= WORK TO COMPLETE =
Word for word, copy out the entries below, but not the pictures in them.
-------- EXTRACTED RECORDS
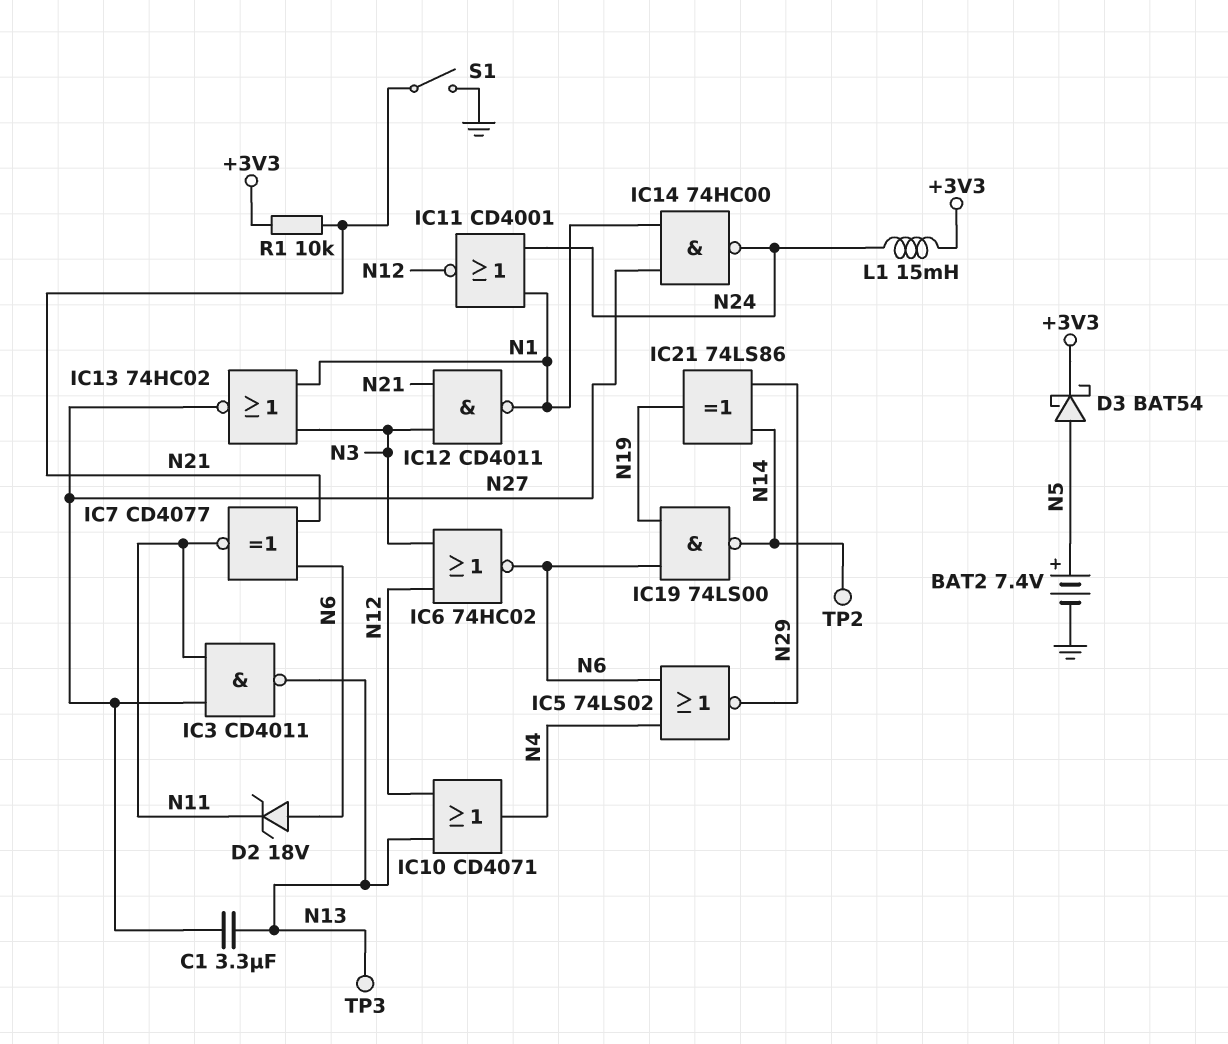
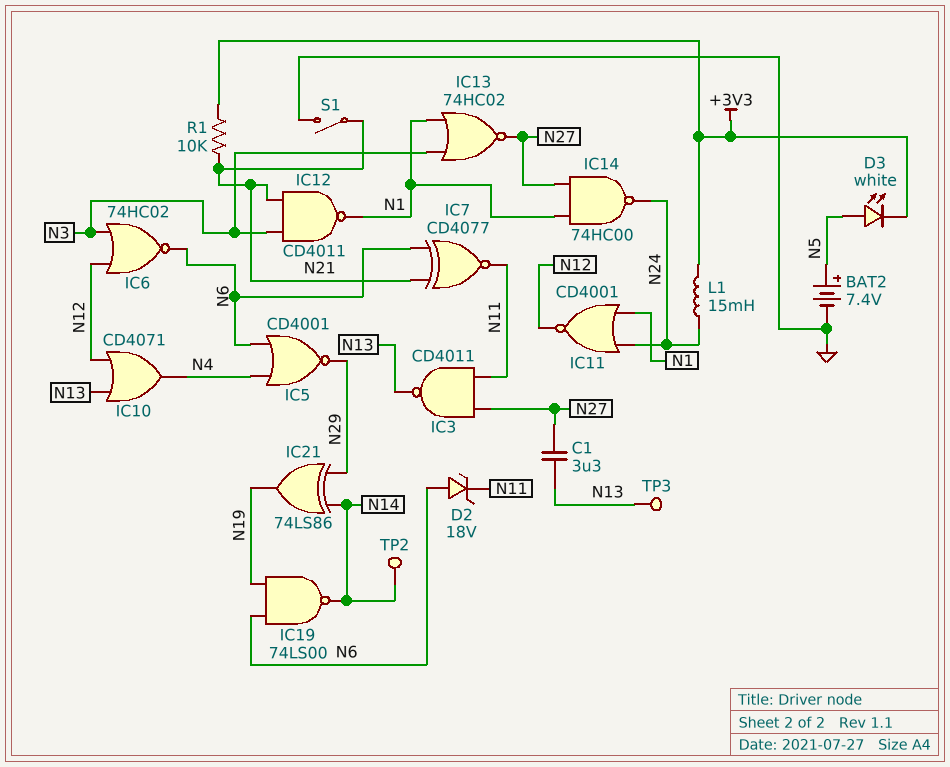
D3: schottky BAT54 (A N5, K +3V3) -> LED white (A N5, K +3V3)
IC5: NOR 74LS02 (in N4, in N6, out N29) -> NOR CD4001 (in N4, in N6, out N29)

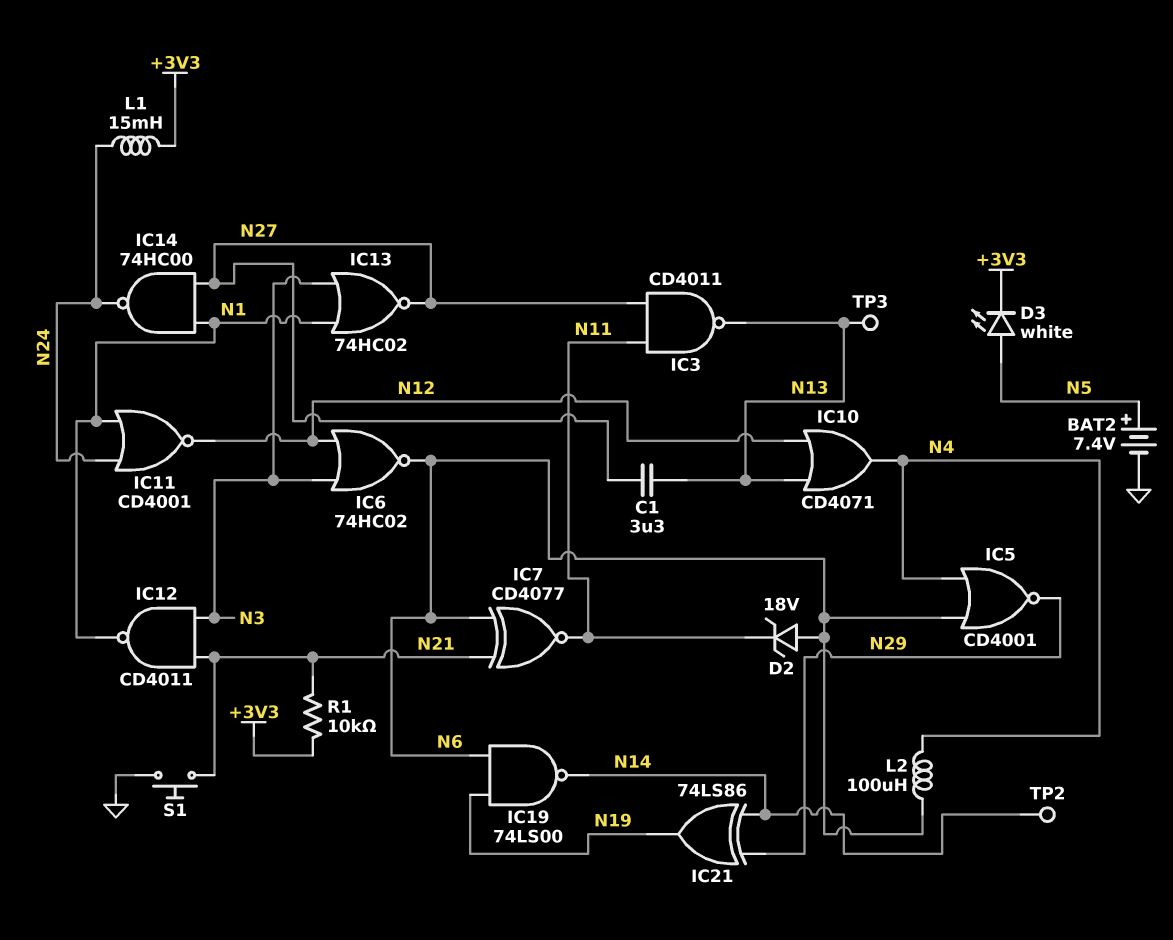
L2: none -> 100uH (N4, N6)
S1: switch (GND, N21) -> button (GND, N21)

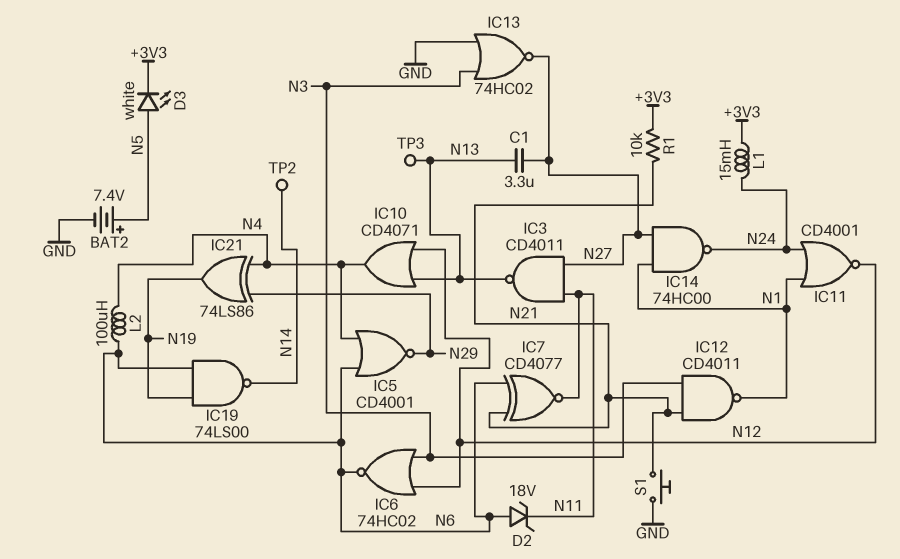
IC13: NOR 74HC02 (in N1, in N3, out N27) -> NOR 74HC02 (in GND, in N3, out N27)
IC21: XOR 74LS86 (in N14, in N29, out N19) -> XOR 74LS86 (in N4, in N29, out N19)

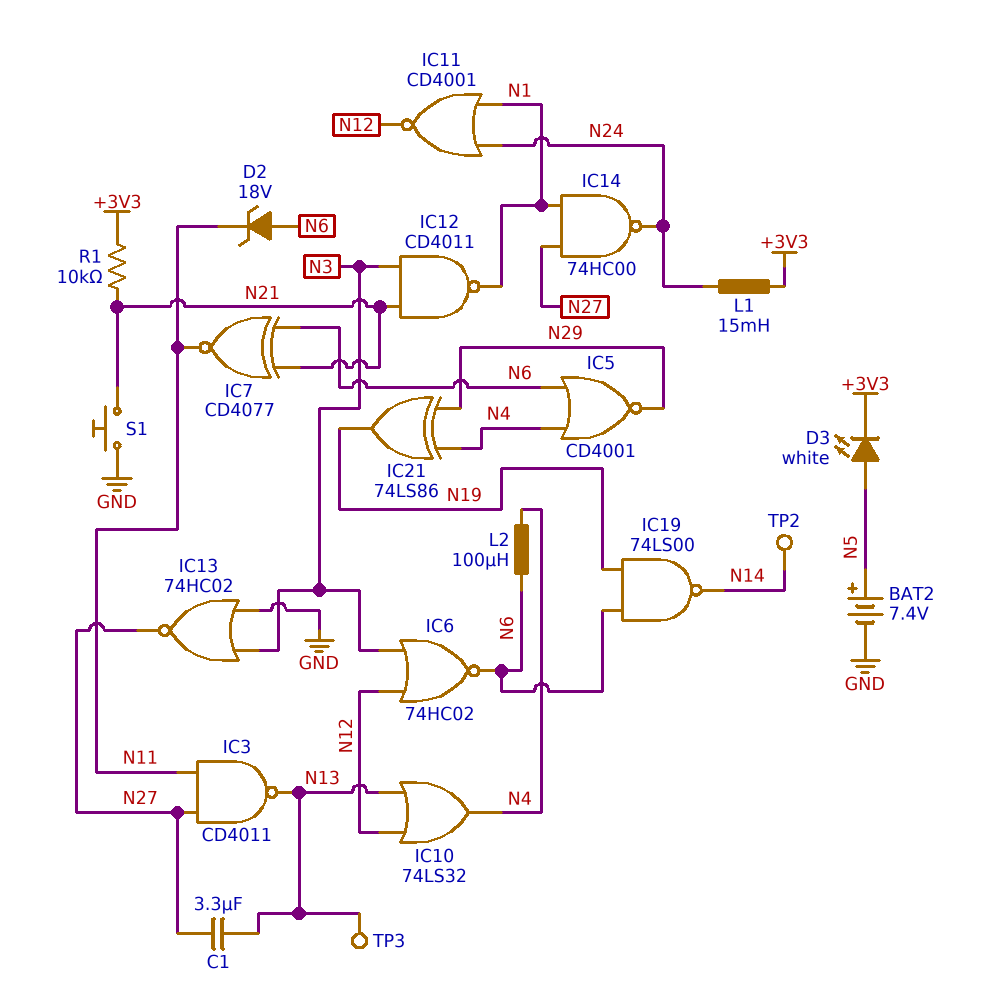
IC10: OR CD4071 (in N12, in N13, out N4) -> OR 74LS32 (in N12, in N13, out N4)

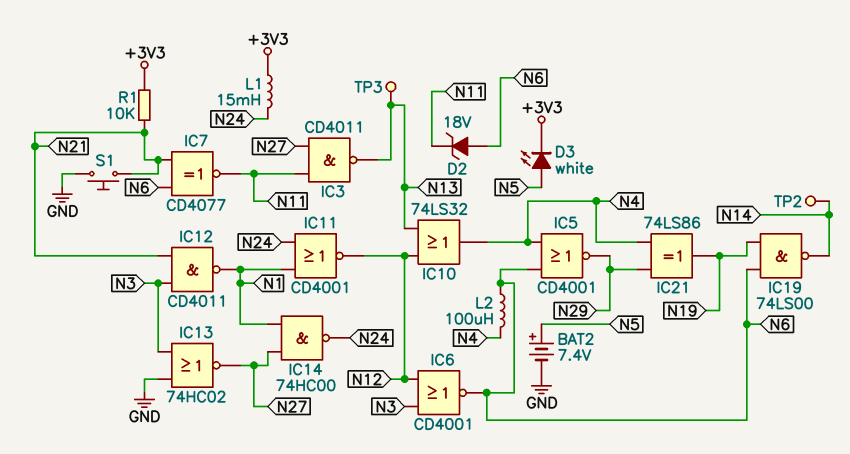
C1: 3.3uF (N13, N27) -> none
IC6: NOR 74HC02 (in N3, in N12, out N6) -> NOR CD4001 (in N3, in N12, out N6)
----------------
= WRITTEN SOLUTION =
D3: schottky BAT54 (A N5, K +3V3) -> LED white (A N5, K +3V3)
IC5: NOR 74LS02 (in N4, in N6, out N29) -> NOR CD4001 (in N4, in N6, out N29)

L2: none -> 100uH (N4, N6)
S1: switch (GND, N21) -> button (GND, N21)

IC13: NOR 74HC02 (in N1, in N3, out N27) -> NOR 74HC02 (in GND, in N3, out N27)
IC21: XOR 74LS86 (in N14, in N29, out N19) -> XOR 74LS86 (in N4, in N29, out N19)

IC10: OR CD4071 (in N12, in N13, out N4) -> OR 74LS32 (in N12, in N13, out N4)

C1: 3.3uF (N13, N27) -> none
IC6: NOR 74HC02 (in N3, in N12, out N6) -> NOR CD4001 (in N3, in N12, out N6)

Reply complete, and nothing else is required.